### Required action
Print the entries below word for word; the pictures stay out of your copy.

-------- Data supplied

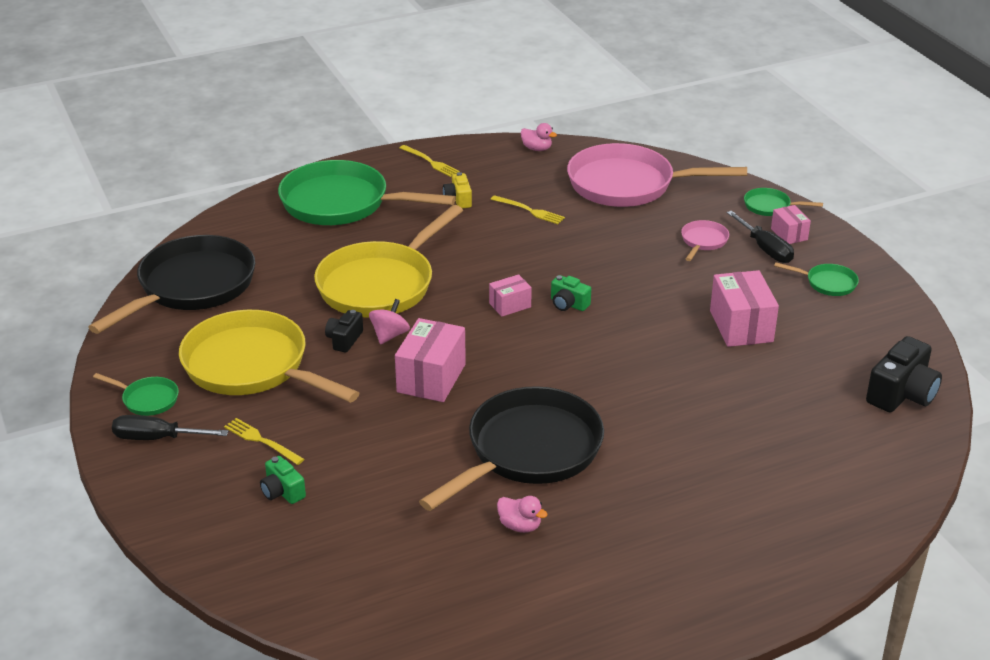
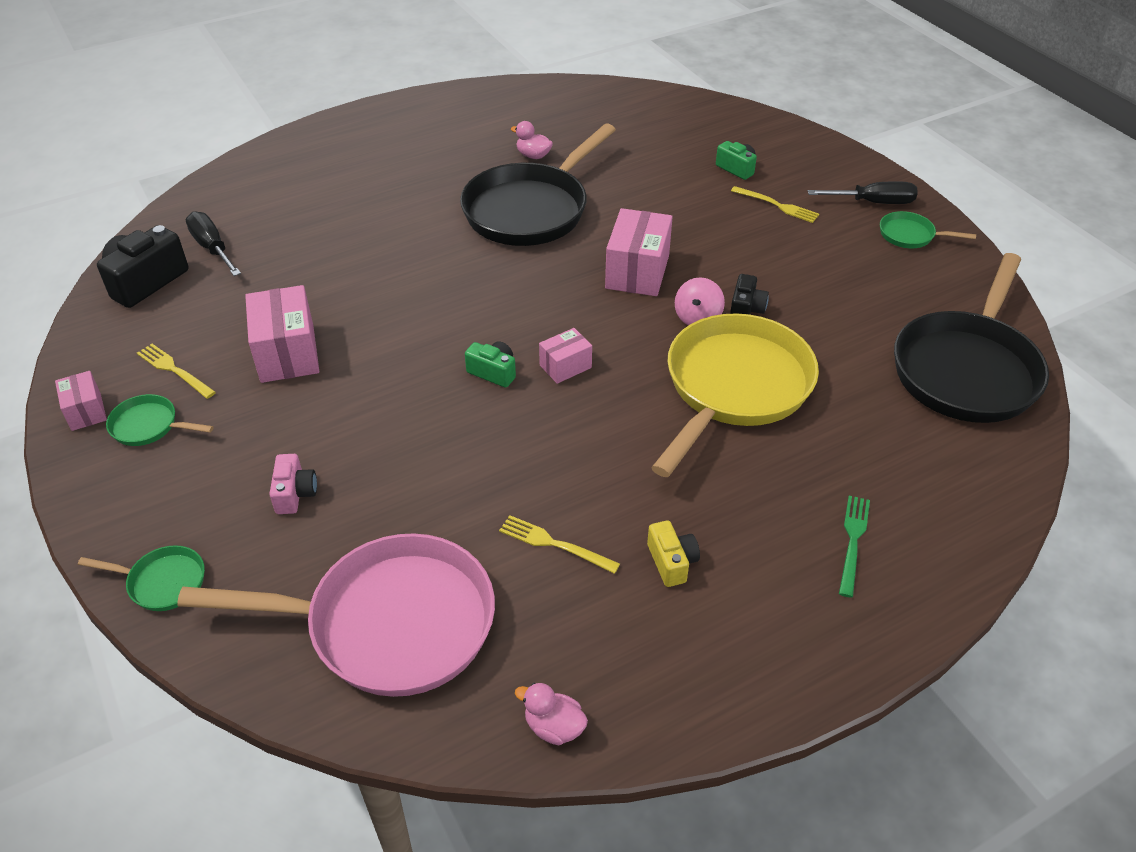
camera: 175 degrees right, 10 degrees up
yellow pan [179,310,360,403] -> none
green pan [278,160,456,225] -> green fork [839,496,870,598]
yellow fork [400,145,460,177] -> yellow fork moved to [137,344,216,399]
pink pan [681,220,729,261] -> pink camera [269,454,317,514]
black screwdriver [727,211,794,263] -> black screwdriver moved to [185,211,241,276]
pink box [771,205,811,244] -> pink box moved to [55,371,107,431]

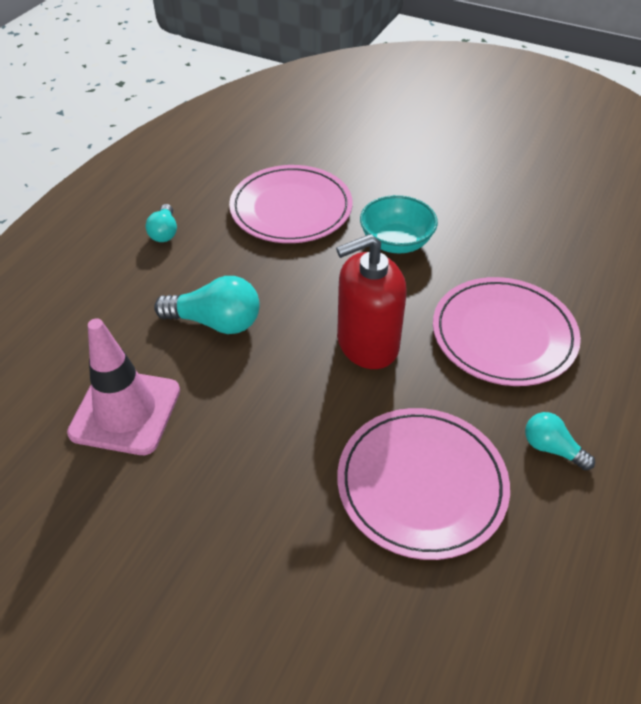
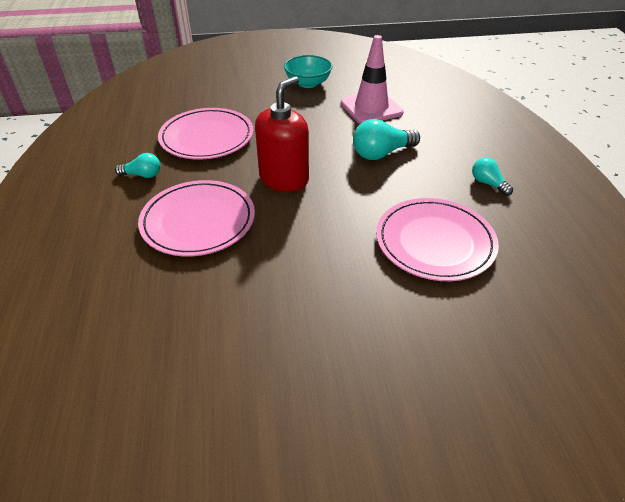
camera: 145 degrees right, 5 degrees down
turquoise bowl [360,195,438,253] -> turquoise bowl moved to [284,55,332,88]

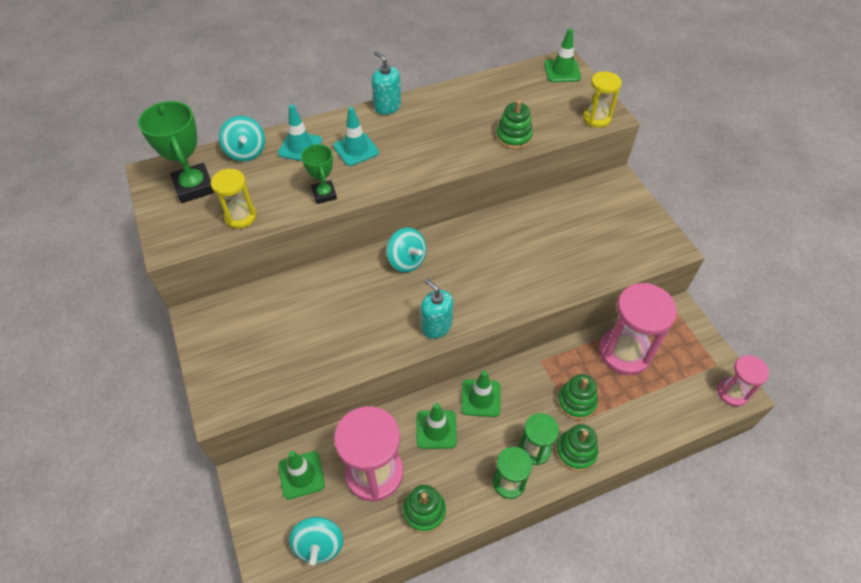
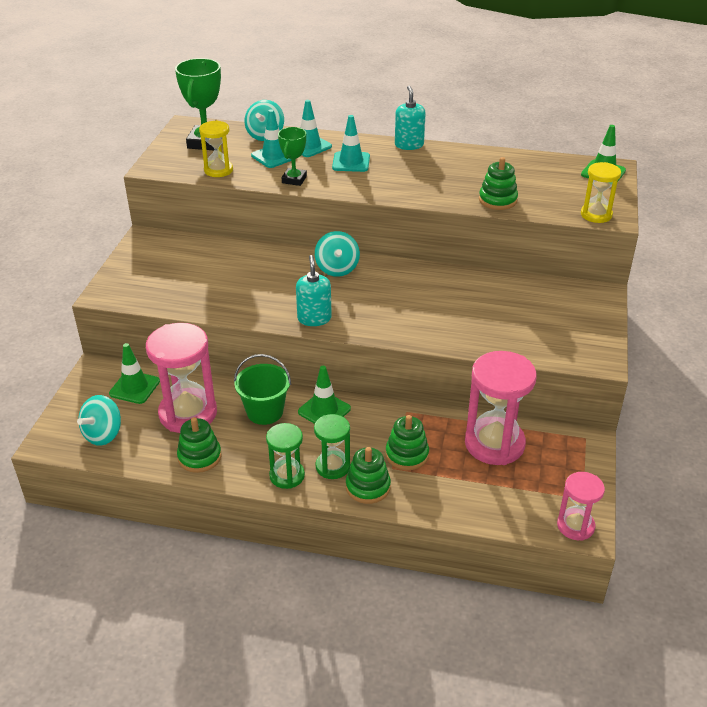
camera: 35 degrees right, 15 degrees down
green traffic cone [416,403,457,449] -> green bucket [234,354,291,425]
none -> turquoise traffic cone [251,110,291,168]

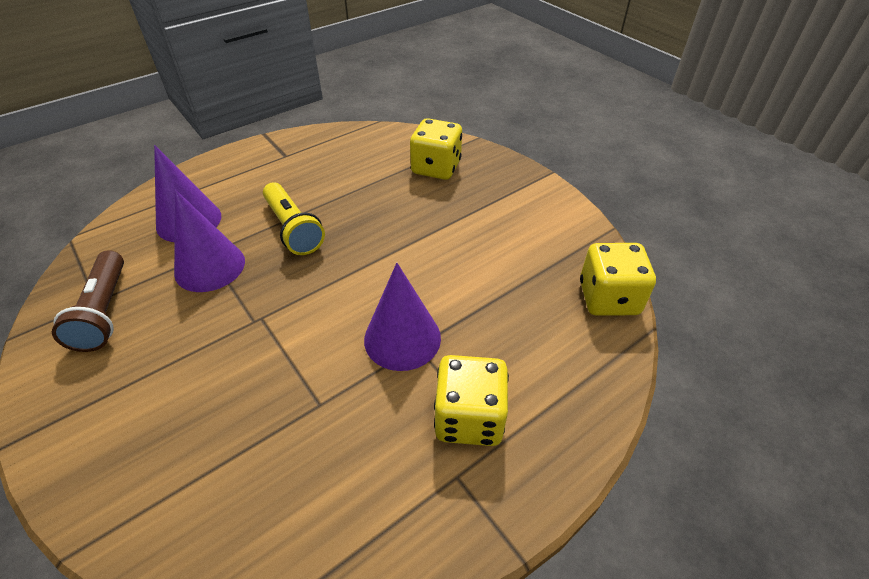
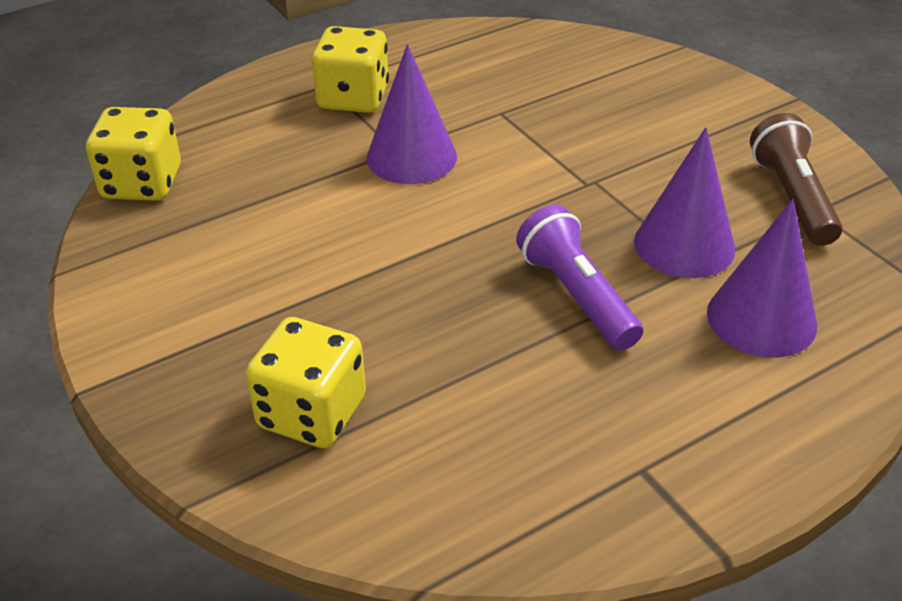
camera: 175 degrees left, 5 degrees down
yellow flashlight [263,183,325,255] -> purple flashlight [516,205,643,350]

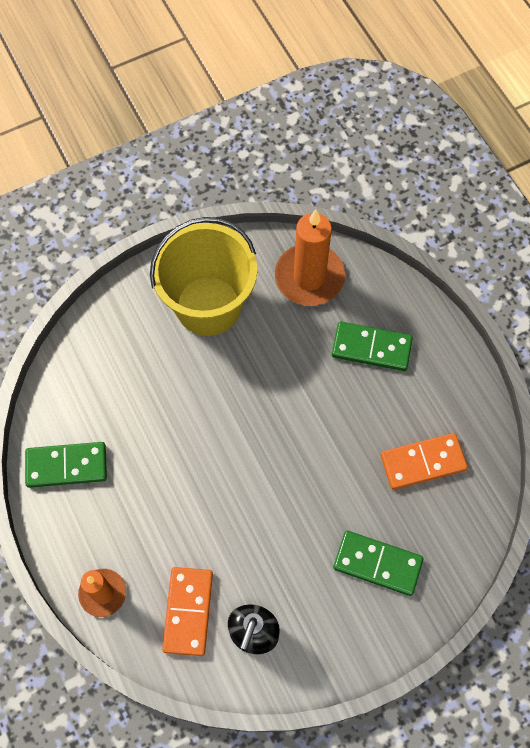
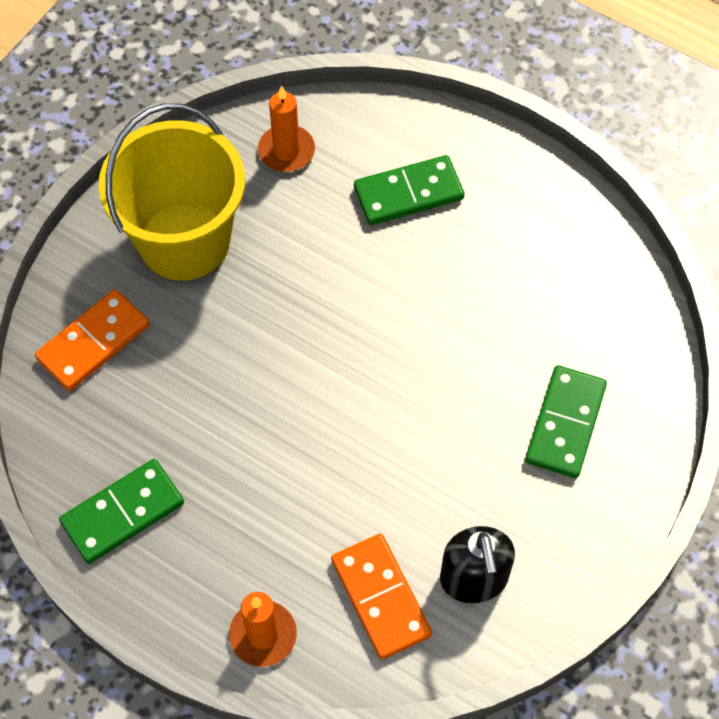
camera: 30 degrees left, 5 degrees down
orange candle [275,210,345,306] -> orange candle [258,85,315,172], size x0.60
green domino [333,531,423,596] -> green domino turned 60 degrees counterclockwise [525,365,607,478]
orange domino [380,433,468,490] -> orange domino moved to [35,289,150,391]

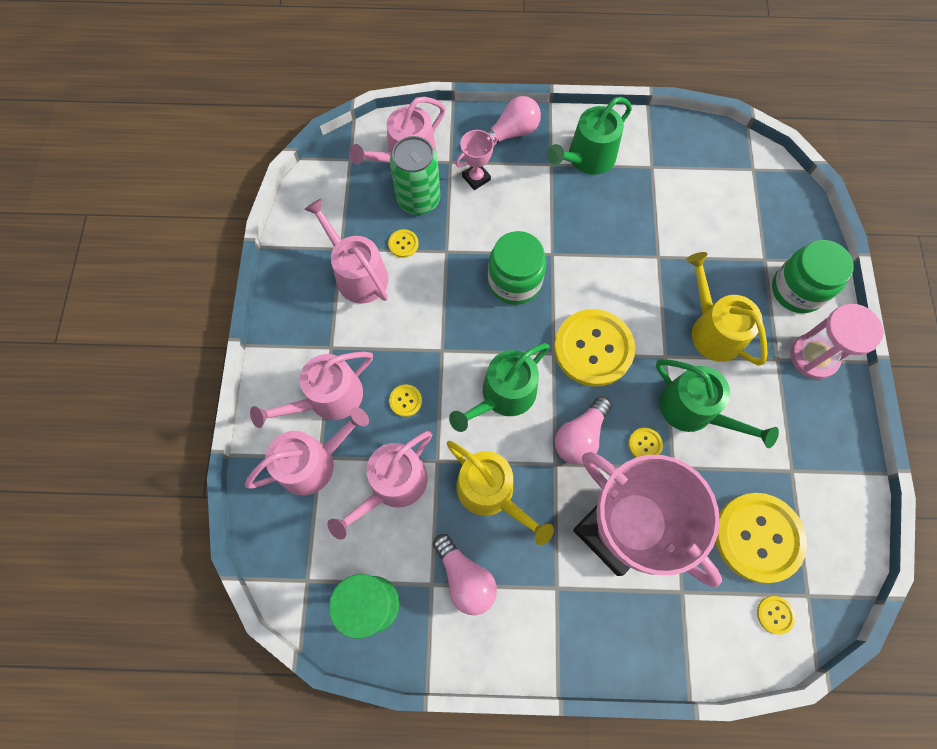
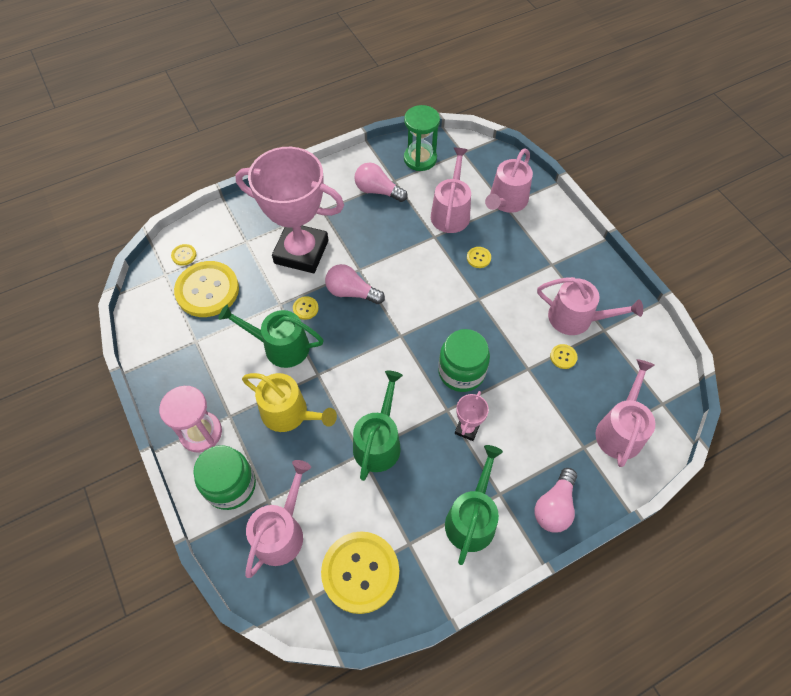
camera: 150 degrees right, 10 degrees down
pink watering can [250,351,373,428] -> pink watering can moved to [245,460,311,578]
green can [390,136,440,215] -> none
yellow watering can [447,441,554,545] -> none
green watering can [449,343,550,432] -> green watering can moved to [353,371,403,481]
pink trophy [456,130,498,190] -> pink trophy moved to [455,391,489,441]
yellow button [554,309,635,387] -> yellow button moved to [321,531,399,614]
pink light bulb [555,396,612,465] -> pink light bulb turned 75 degrees counterclockwise [325,264,385,304]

----------------

### Result for this exercise
camera: 175 degrees right, 10 degrees up
yellow pan [179,310,360,403] -> none
green pan [278,160,456,225] -> green fork [839,496,870,598]
yellow fork [400,145,460,177] -> yellow fork moved to [137,344,216,399]
pink pan [681,220,729,261] -> pink camera [269,454,317,514]
black screwdriver [727,211,794,263] -> black screwdriver moved to [185,211,241,276]
pink box [771,205,811,244] -> pink box moved to [55,371,107,431]

camera: 145 degrees right, 5 degrees down
turquoise bowl [360,195,438,253] -> turquoise bowl moved to [284,55,332,88]

camera: 35 degrees right, 15 degrees down
green traffic cone [416,403,457,449] -> green bucket [234,354,291,425]
none -> turquoise traffic cone [251,110,291,168]

camera: 175 degrees left, 5 degrees down
yellow flashlight [263,183,325,255] -> purple flashlight [516,205,643,350]

camera: 30 degrees left, 5 degrees down
orange candle [275,210,345,306] -> orange candle [258,85,315,172], size x0.60
green domino [333,531,423,596] -> green domino turned 60 degrees counterclockwise [525,365,607,478]
orange domino [380,433,468,490] -> orange domino moved to [35,289,150,391]

camera: 150 degrees right, 10 degrees down
pink watering can [250,351,373,428] -> pink watering can moved to [245,460,311,578]
green can [390,136,440,215] -> none
yellow watering can [447,441,554,545] -> none
green watering can [449,343,550,432] -> green watering can moved to [353,371,403,481]
pink trophy [456,130,498,190] -> pink trophy moved to [455,391,489,441]
yellow button [554,309,635,387] -> yellow button moved to [321,531,399,614]
pink light bulb [555,396,612,465] -> pink light bulb turned 75 degrees counterclockwise [325,264,385,304]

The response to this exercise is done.